[Exercise objective]:
In this exercise, the entries below include pictures. Repeat exactly the lines from the line with "none -> brown tile B10:B12 level 1" to the line with "none -> black tile L9 level 1", including both, but without the pictures.

[Given information]:

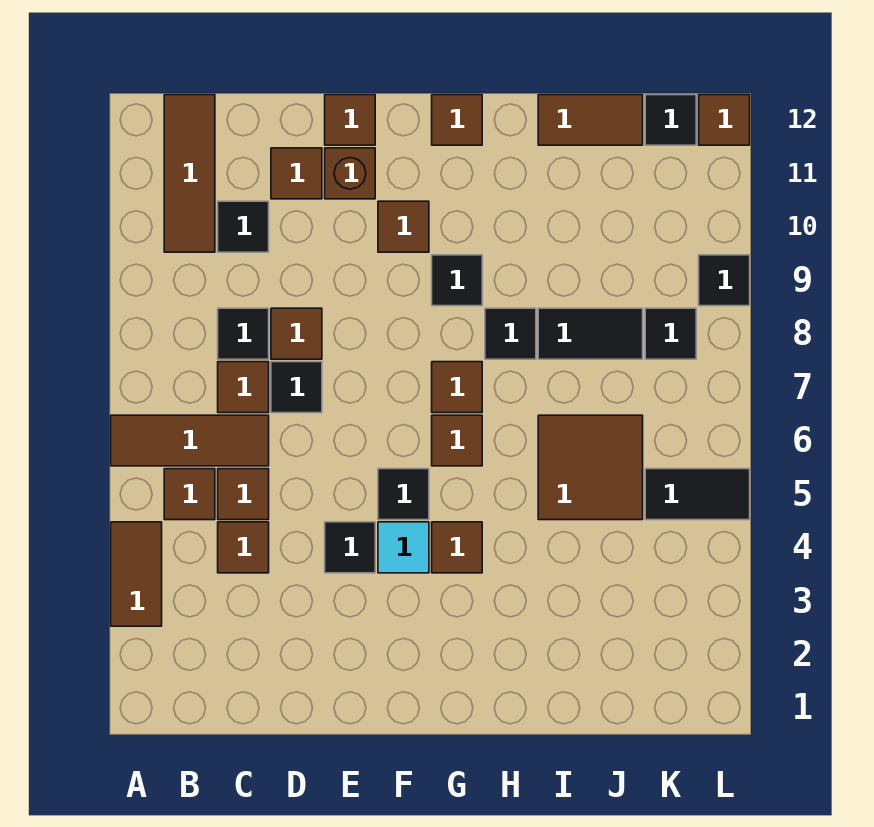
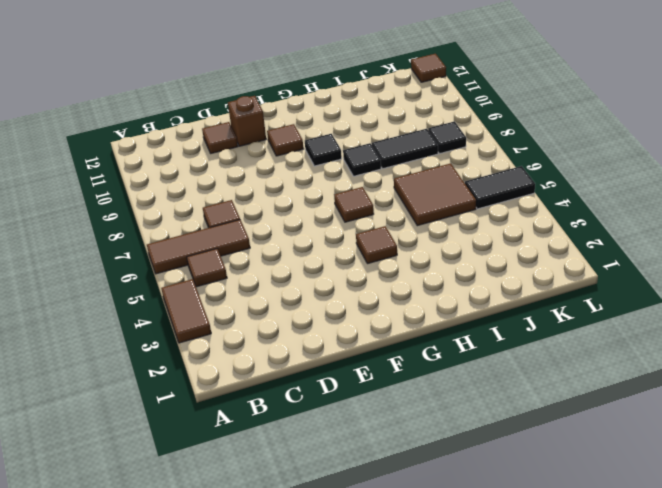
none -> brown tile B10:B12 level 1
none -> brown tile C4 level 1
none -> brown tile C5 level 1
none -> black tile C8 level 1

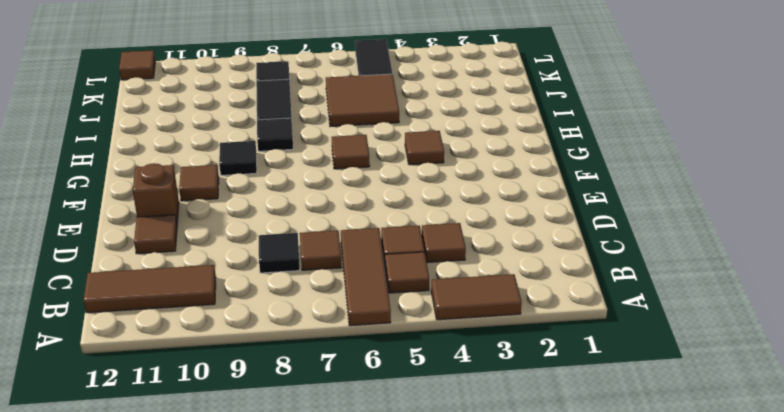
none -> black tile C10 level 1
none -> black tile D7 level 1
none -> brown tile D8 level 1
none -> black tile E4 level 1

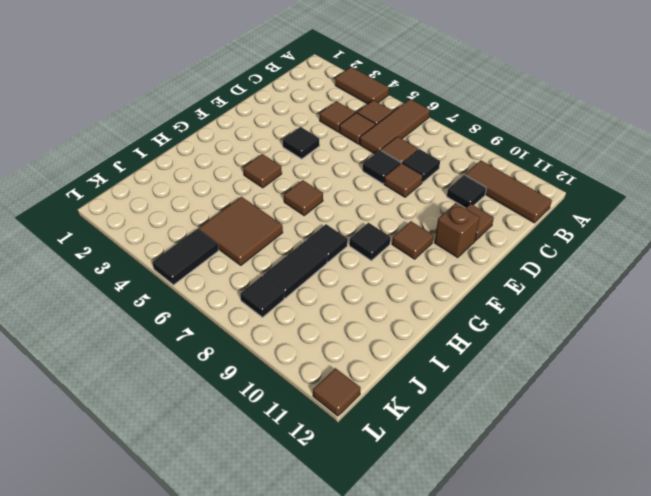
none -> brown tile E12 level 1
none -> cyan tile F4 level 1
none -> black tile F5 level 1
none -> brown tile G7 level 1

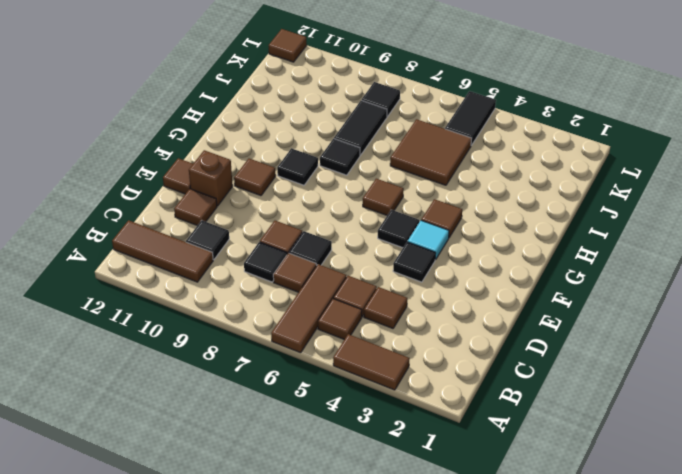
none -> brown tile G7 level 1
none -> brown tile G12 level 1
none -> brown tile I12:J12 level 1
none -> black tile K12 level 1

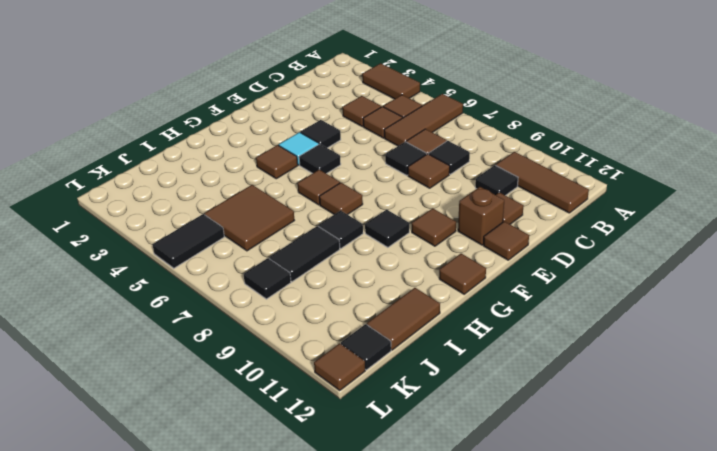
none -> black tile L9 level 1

* * *

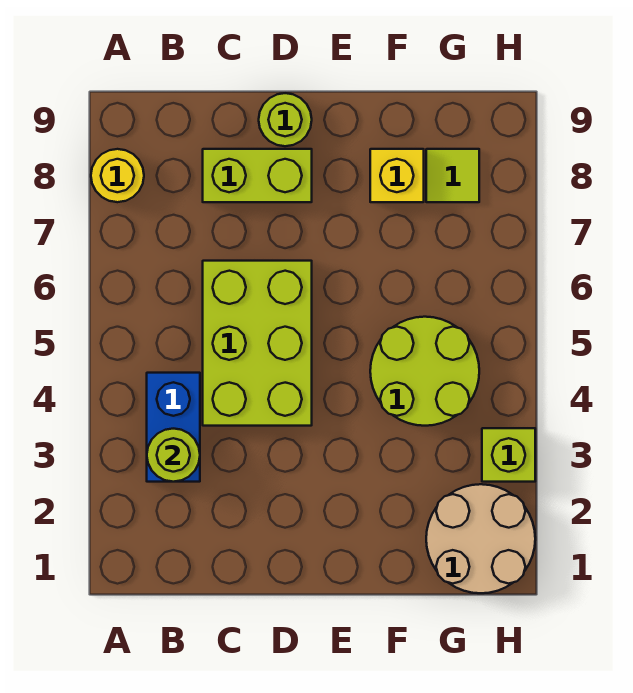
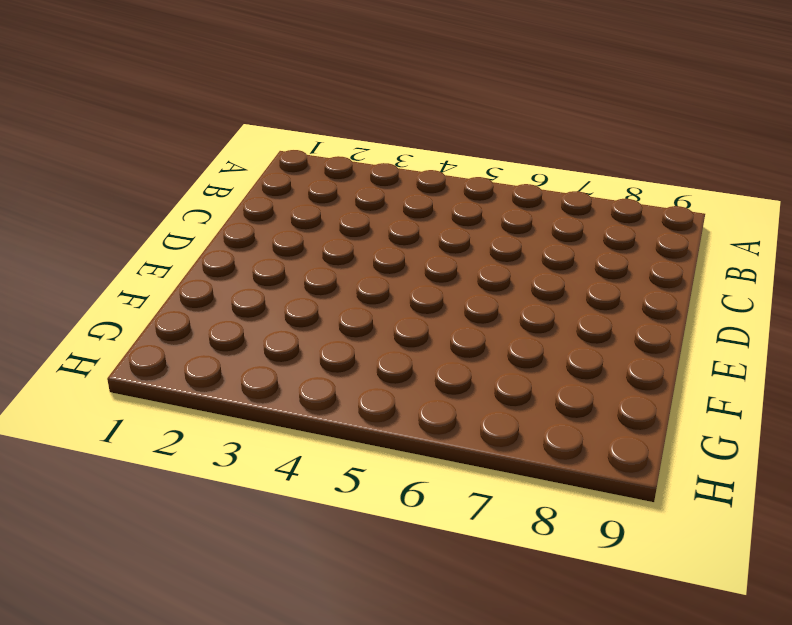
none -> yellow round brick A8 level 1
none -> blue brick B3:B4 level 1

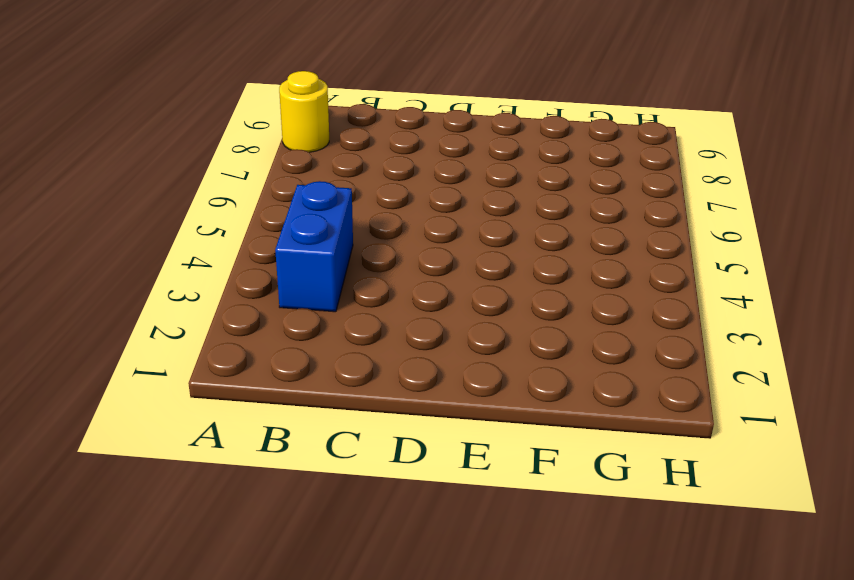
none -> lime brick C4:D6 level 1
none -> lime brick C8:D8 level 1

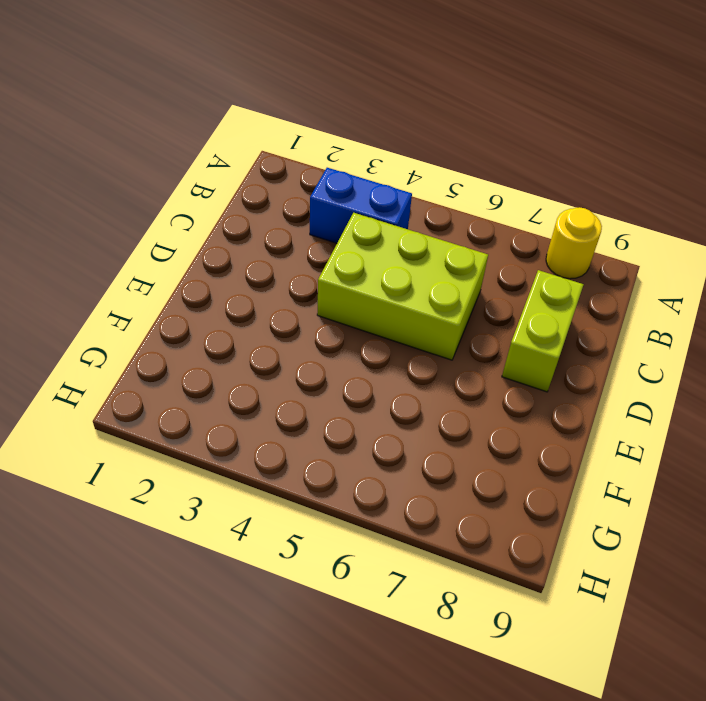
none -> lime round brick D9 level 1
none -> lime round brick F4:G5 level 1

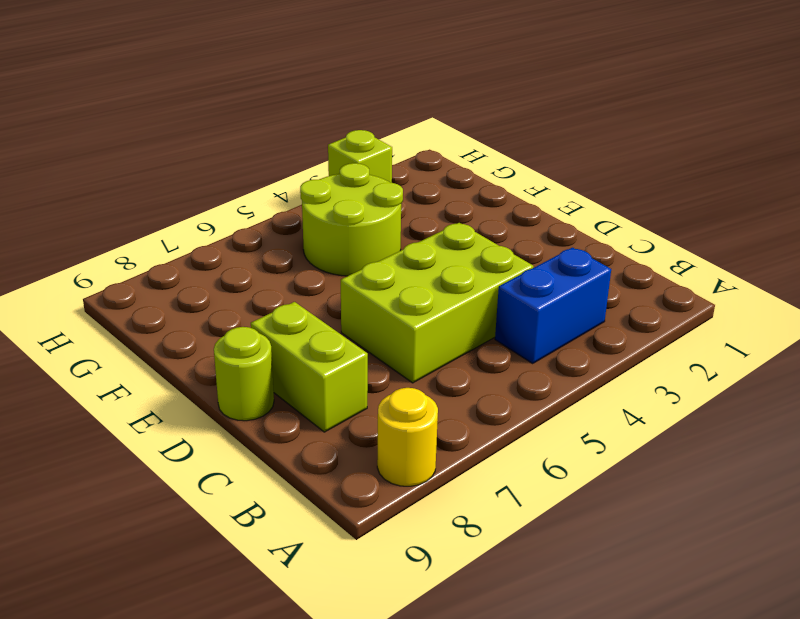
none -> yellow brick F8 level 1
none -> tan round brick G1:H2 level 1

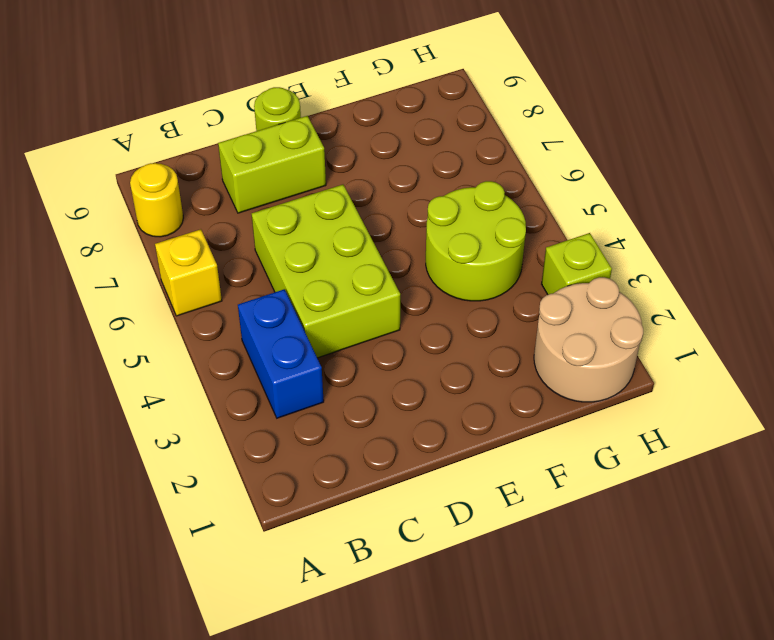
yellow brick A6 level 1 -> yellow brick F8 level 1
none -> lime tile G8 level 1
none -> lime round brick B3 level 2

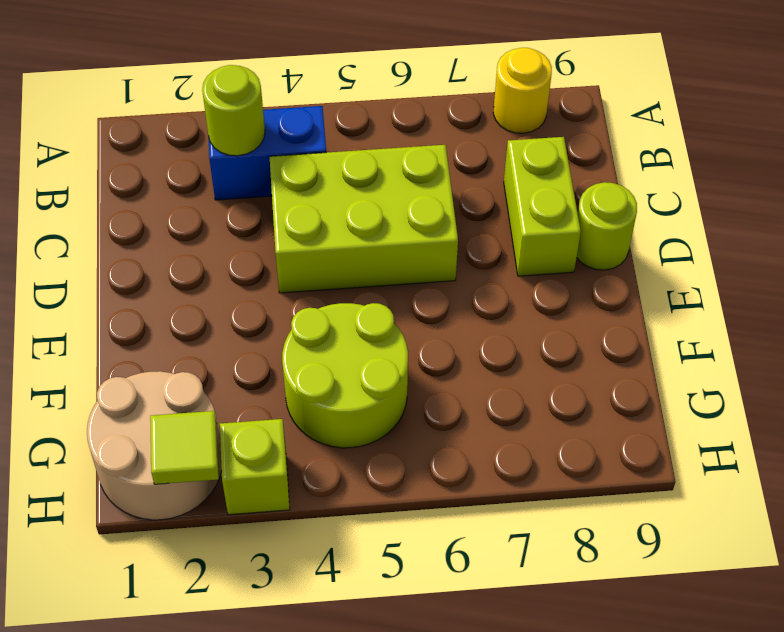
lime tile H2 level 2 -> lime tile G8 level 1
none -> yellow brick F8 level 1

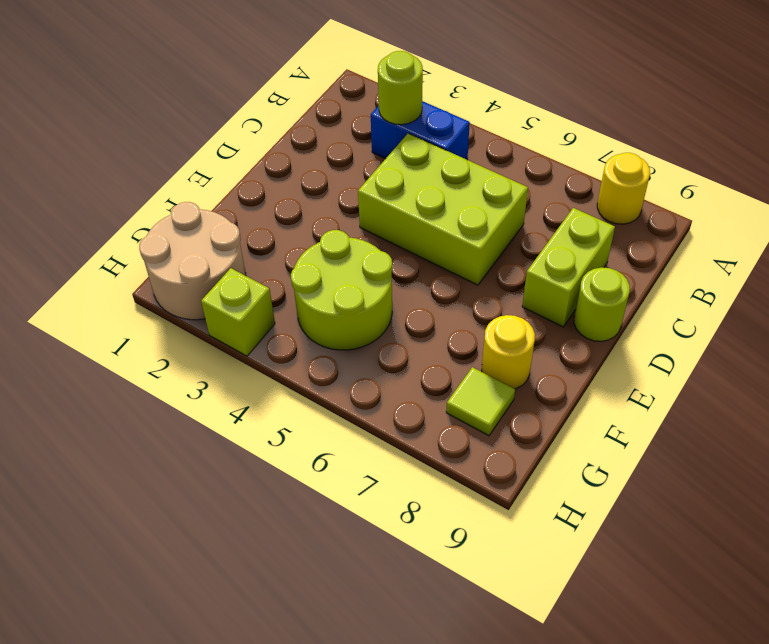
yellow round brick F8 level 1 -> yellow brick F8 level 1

...

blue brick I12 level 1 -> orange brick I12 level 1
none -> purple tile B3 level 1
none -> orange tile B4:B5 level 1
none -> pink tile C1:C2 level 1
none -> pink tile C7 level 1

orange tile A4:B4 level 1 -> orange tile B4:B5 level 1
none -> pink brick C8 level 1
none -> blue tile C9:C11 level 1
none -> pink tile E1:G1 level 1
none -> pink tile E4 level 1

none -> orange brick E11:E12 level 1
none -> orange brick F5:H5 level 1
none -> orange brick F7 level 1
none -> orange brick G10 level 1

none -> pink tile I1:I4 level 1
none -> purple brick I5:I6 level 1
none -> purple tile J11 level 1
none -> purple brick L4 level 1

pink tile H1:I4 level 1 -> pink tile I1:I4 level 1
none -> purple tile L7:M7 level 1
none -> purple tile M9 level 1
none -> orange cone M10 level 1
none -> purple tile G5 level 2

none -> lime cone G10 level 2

[Solution below]:
none -> brown tile B10:B12 level 1
none -> brown tile C4 level 1
none -> brown tile C5 level 1
none -> black tile C8 level 1

none -> black tile C10 level 1
none -> black tile D7 level 1
none -> brown tile D8 level 1
none -> black tile E4 level 1

none -> brown tile E12 level 1
none -> cyan tile F4 level 1
none -> black tile F5 level 1
none -> brown tile G7 level 1

none -> brown tile G7 level 1
none -> brown tile G12 level 1
none -> brown tile I12:J12 level 1
none -> black tile K12 level 1

none -> black tile L9 level 1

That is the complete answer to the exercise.